**What to work on**
Which lines in the records below contain the word "grey"? Copy each one out.

Segment Start: Dataset excerpts

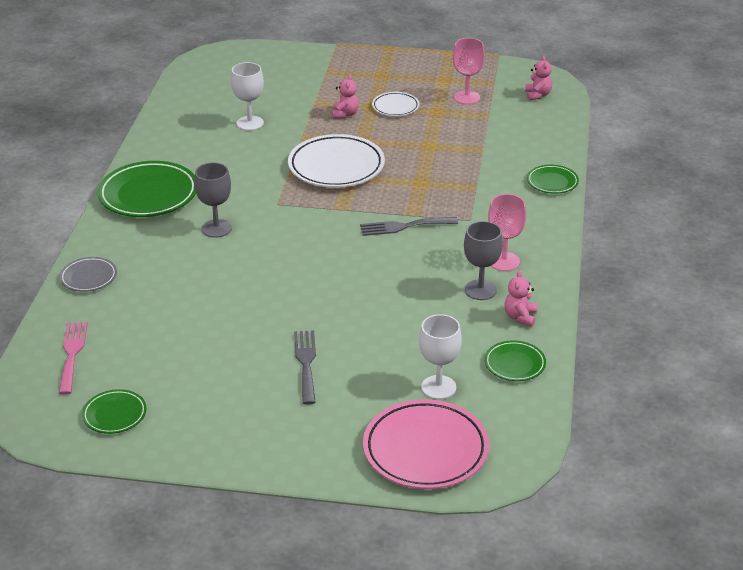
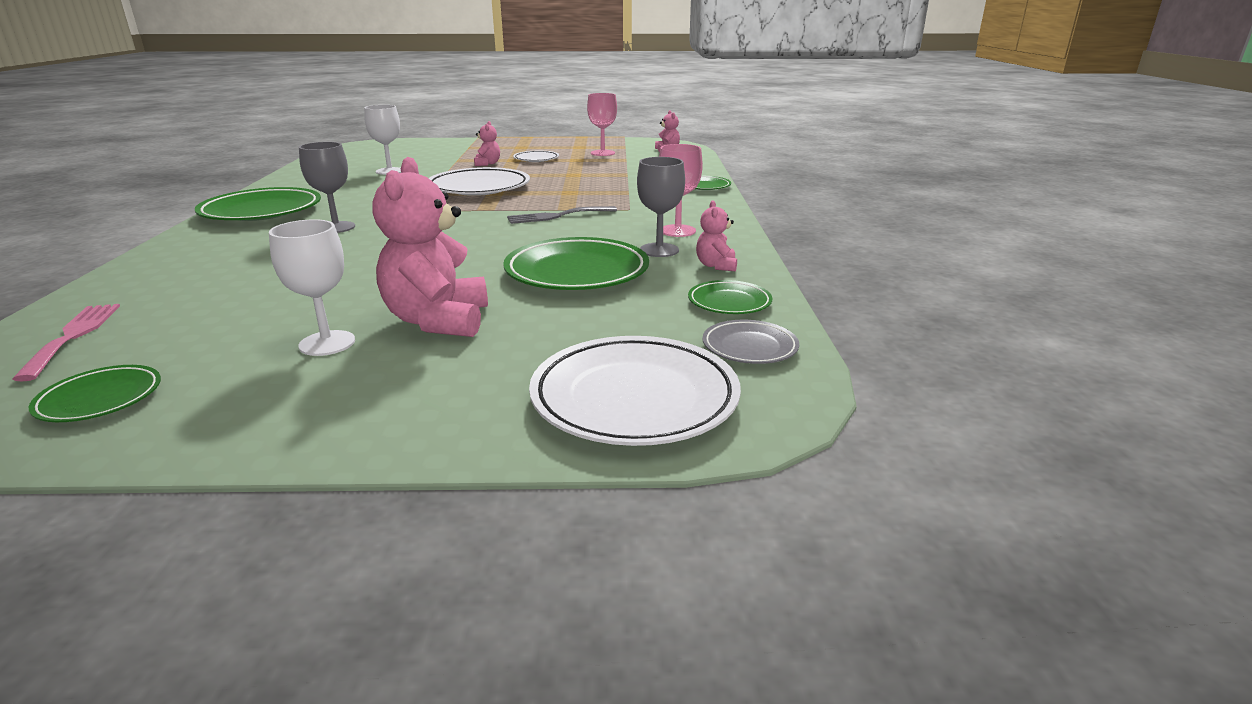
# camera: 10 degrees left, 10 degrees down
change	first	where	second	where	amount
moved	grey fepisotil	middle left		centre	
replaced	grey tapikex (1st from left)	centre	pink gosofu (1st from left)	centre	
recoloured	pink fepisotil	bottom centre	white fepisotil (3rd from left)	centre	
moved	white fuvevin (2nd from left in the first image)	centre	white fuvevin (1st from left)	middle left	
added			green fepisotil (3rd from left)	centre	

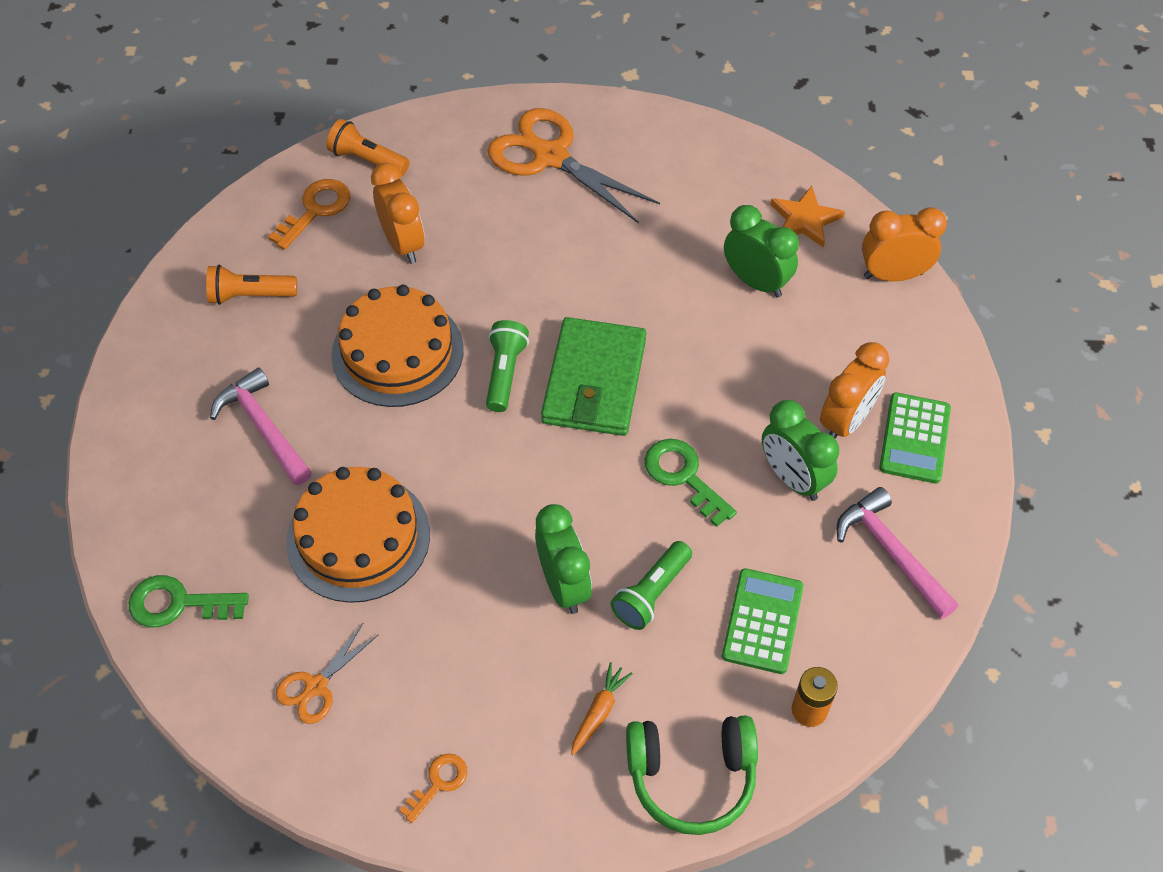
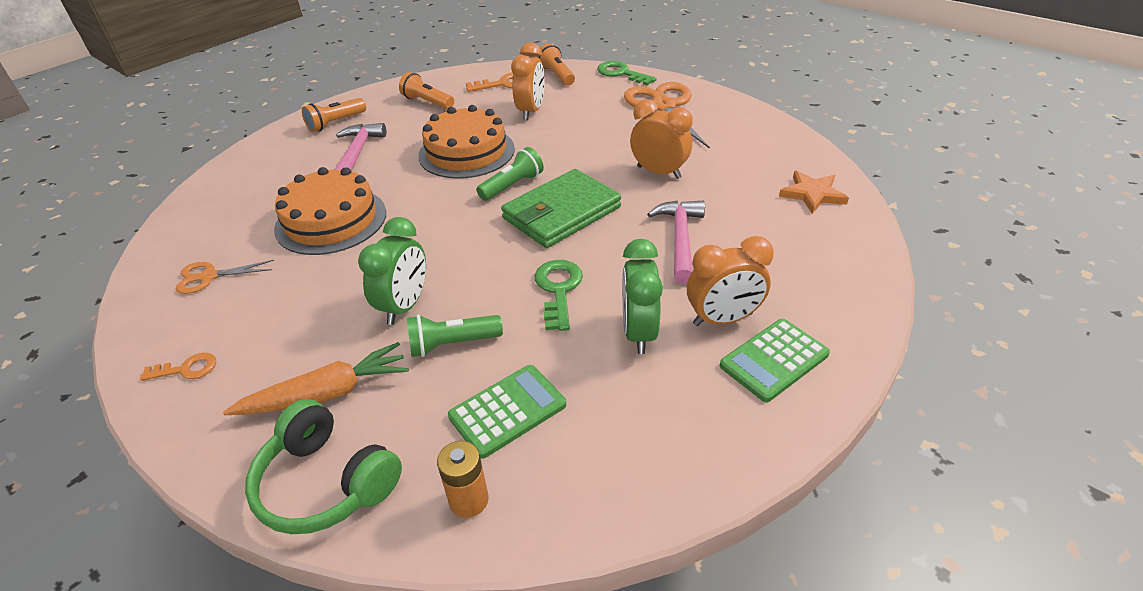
# camera: 40 degrees right, 15 degrees down
change	first	where	second	where	amount
moved	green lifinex (1st from left in the first image)	bottom left	green lifinex (2nd from left)	top centre	
resized	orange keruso	bottom centre		middle left	x1.78
removed	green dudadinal (2nd from left)	top centre			
moved	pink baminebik (2nd from left)	middle right		centre	
moved	orange dudadinal (3rd from left in the first image)	top right	orange dudadinal (2nd from left)	top centre	
added			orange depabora (1st from left)	top left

Segment End: Dataset excerpts

**Answer section**
moved	grey fepisotil	middle left		centre	
replaced	grey tapikex (1st from left)	centre	pink gosofu (1st from left)	centre	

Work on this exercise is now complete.